THE RECORDS →

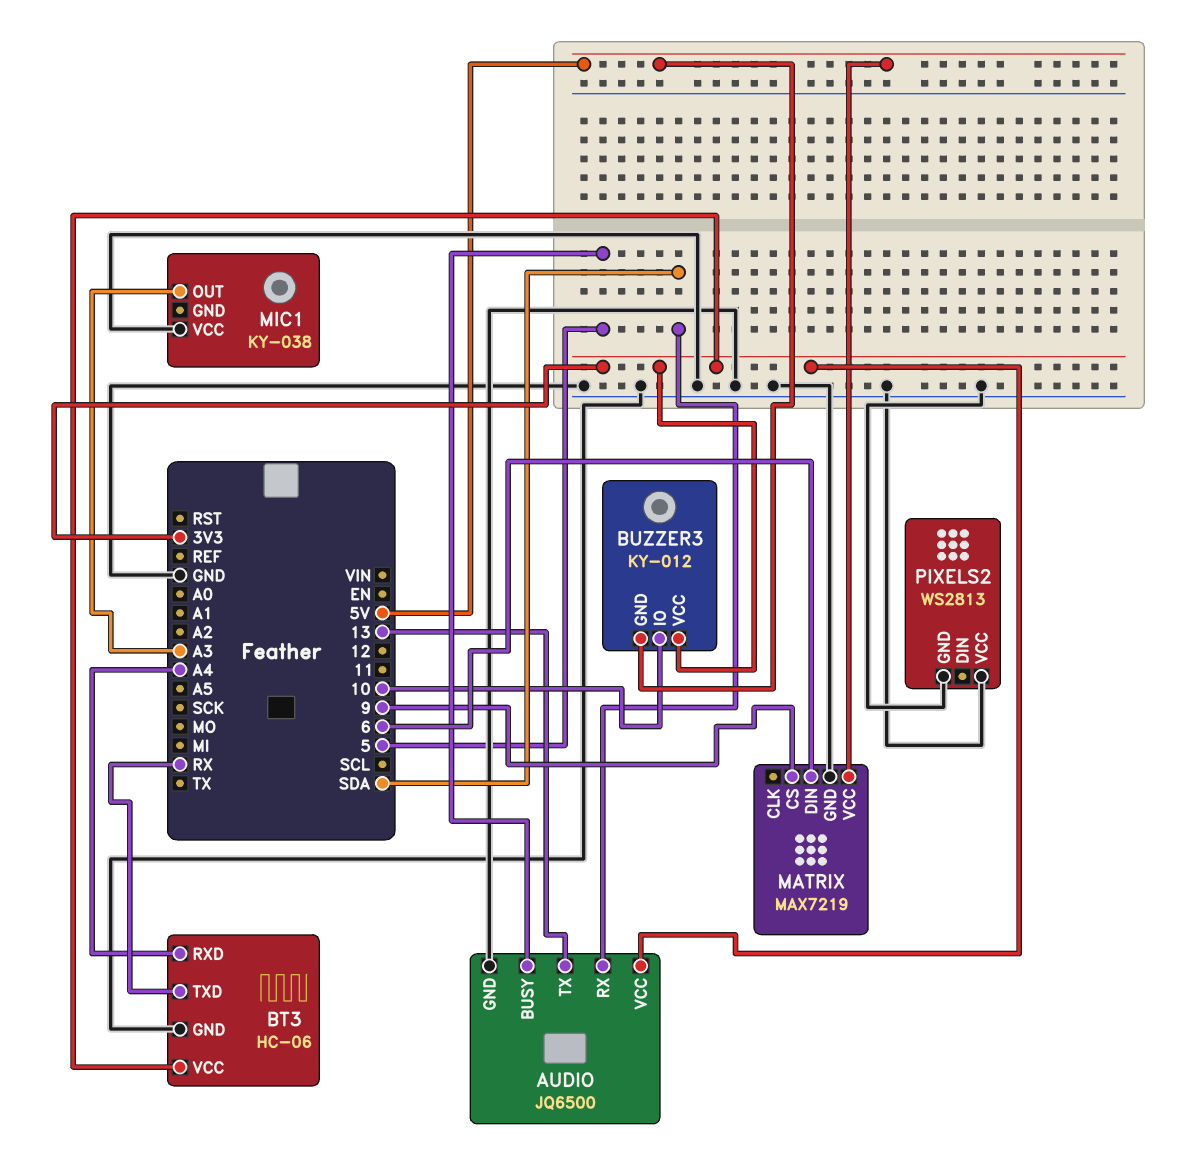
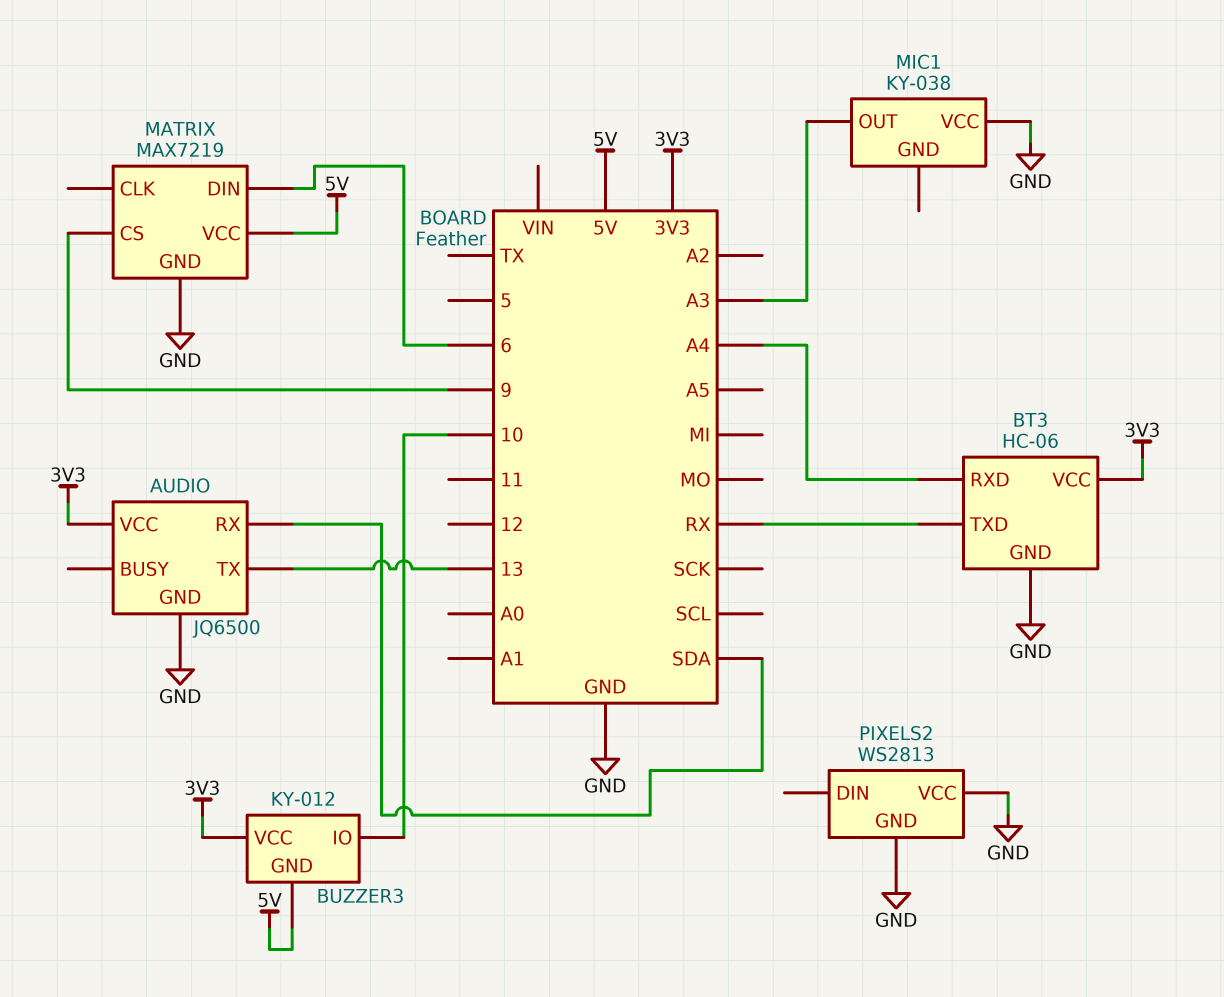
AUDIO pin BUSY: 5 -> none

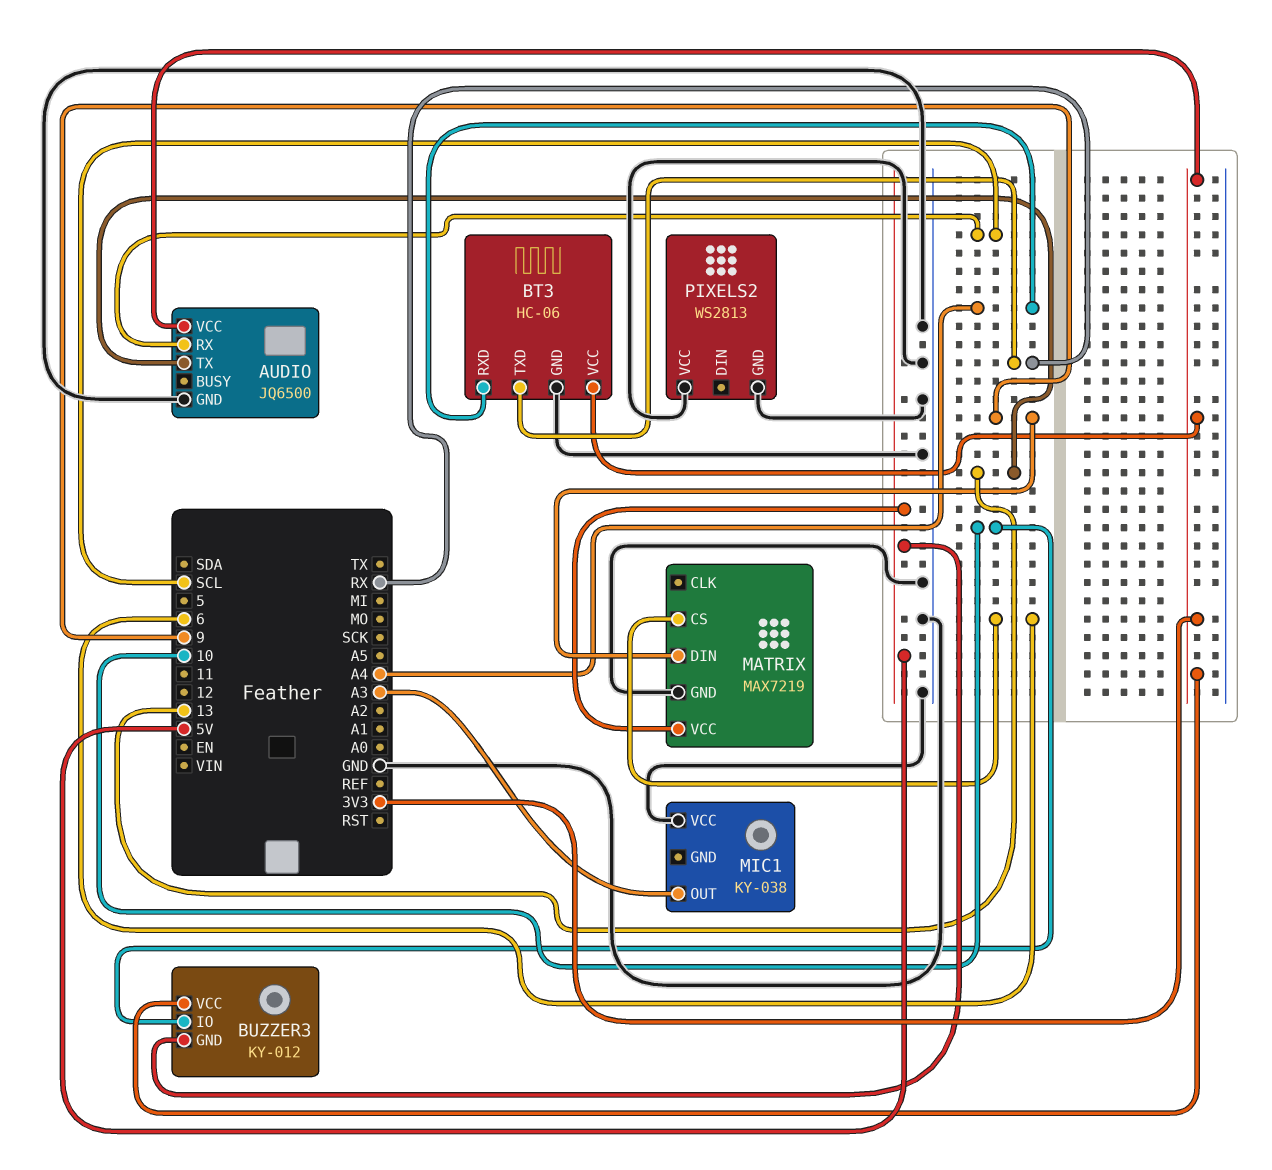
AUDIO pin RX: SDA -> SCL
MATRIX pin CS: 9 -> 6
MATRIX pin DIN: 6 -> 9

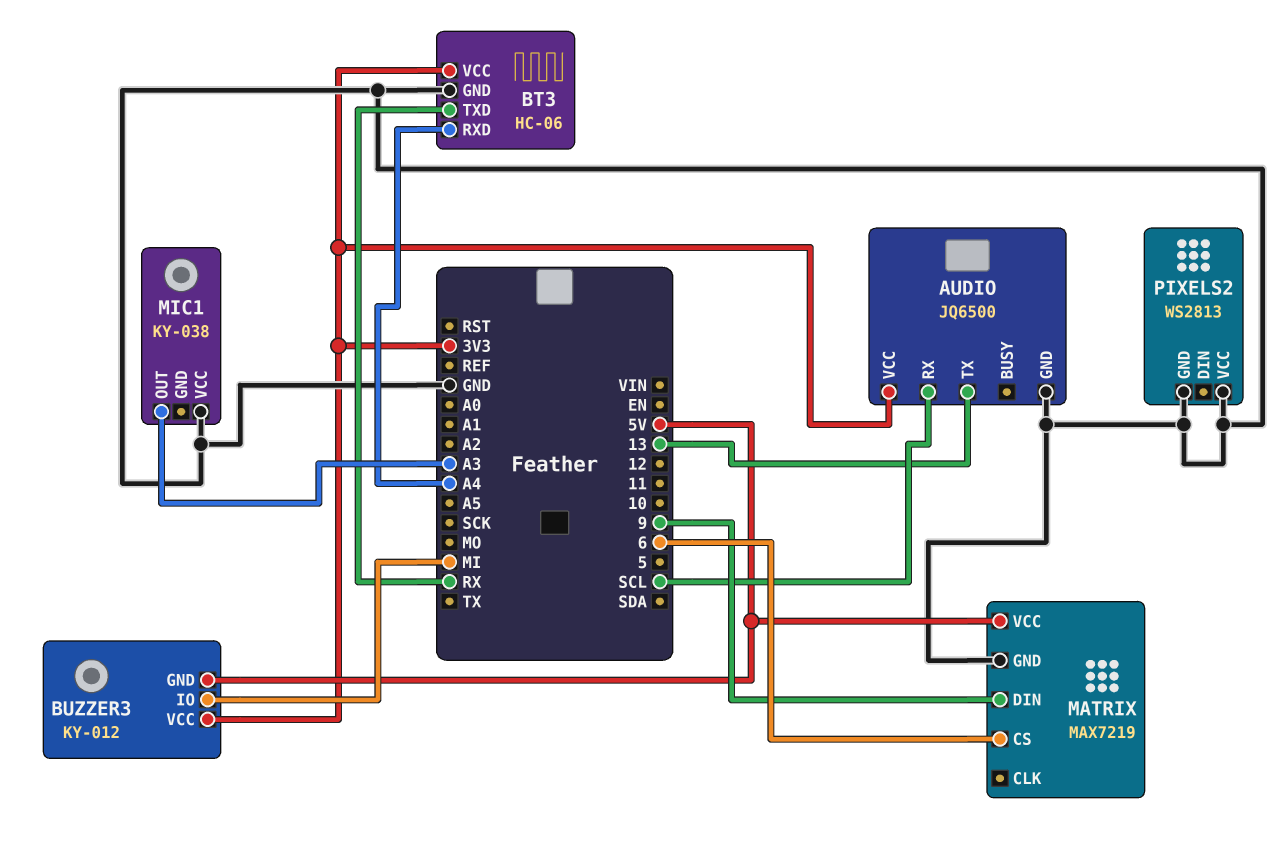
BUZZER3 pin IO: 10 -> MI

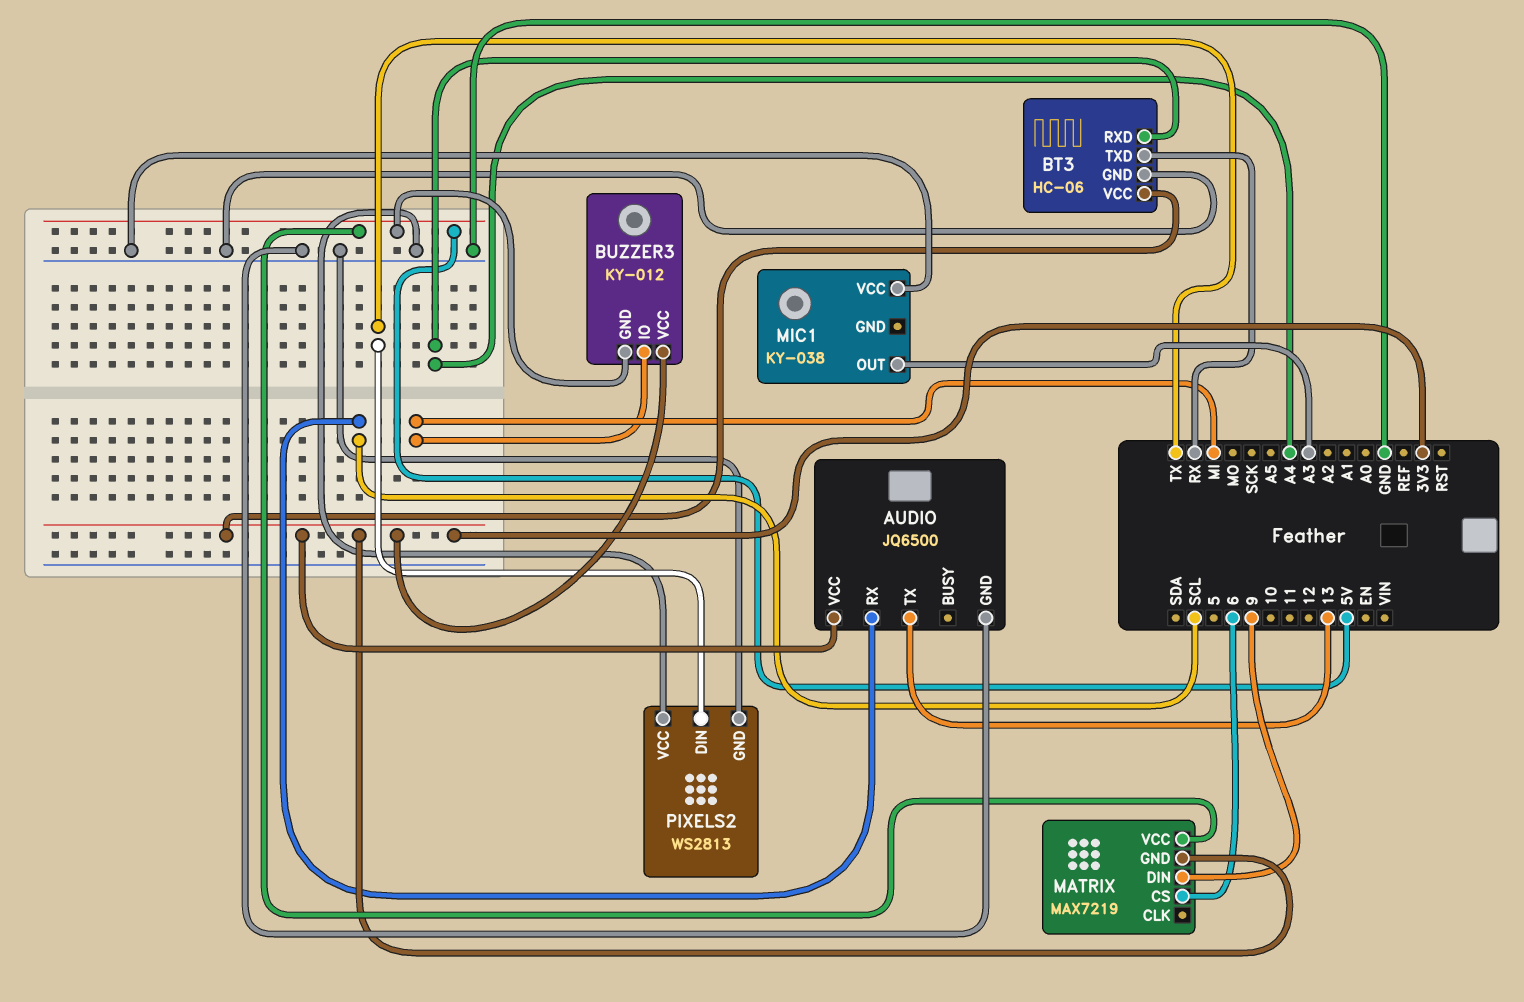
MATRIX pin GND: GND -> 3V3
PIXELS2 pin DIN: none -> TX

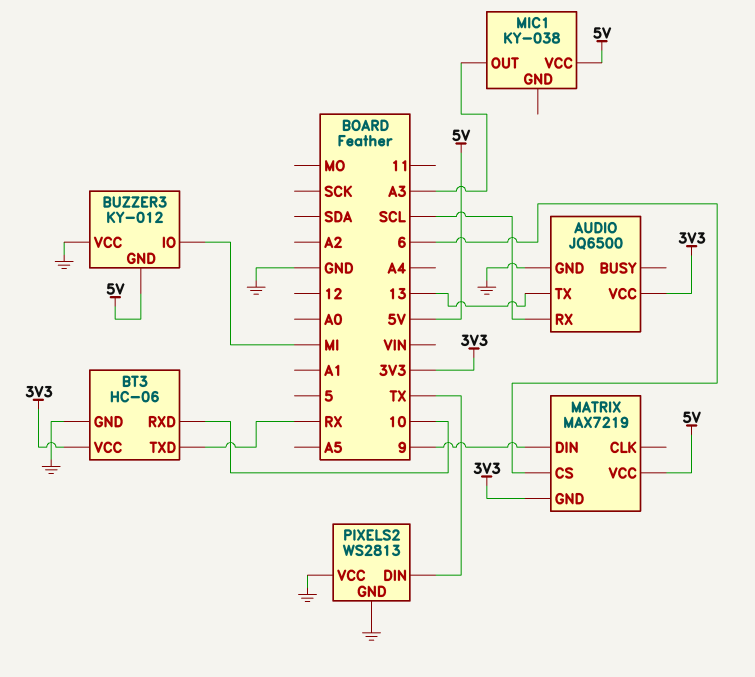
BT3 pin RXD: A4 -> 10
BUZZER3 pin VCC: 3V3 -> GND
MIC1 pin VCC: GND -> 5V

THE PROBLEM → Reproduce the data exactly as it appears above. Pictures are to be left out.

FINAL ANSWER →
AUDIO pin BUSY: 5 -> none

AUDIO pin RX: SDA -> SCL
MATRIX pin CS: 9 -> 6
MATRIX pin DIN: 6 -> 9

BUZZER3 pin IO: 10 -> MI

MATRIX pin GND: GND -> 3V3
PIXELS2 pin DIN: none -> TX

BT3 pin RXD: A4 -> 10
BUZZER3 pin VCC: 3V3 -> GND
MIC1 pin VCC: GND -> 5V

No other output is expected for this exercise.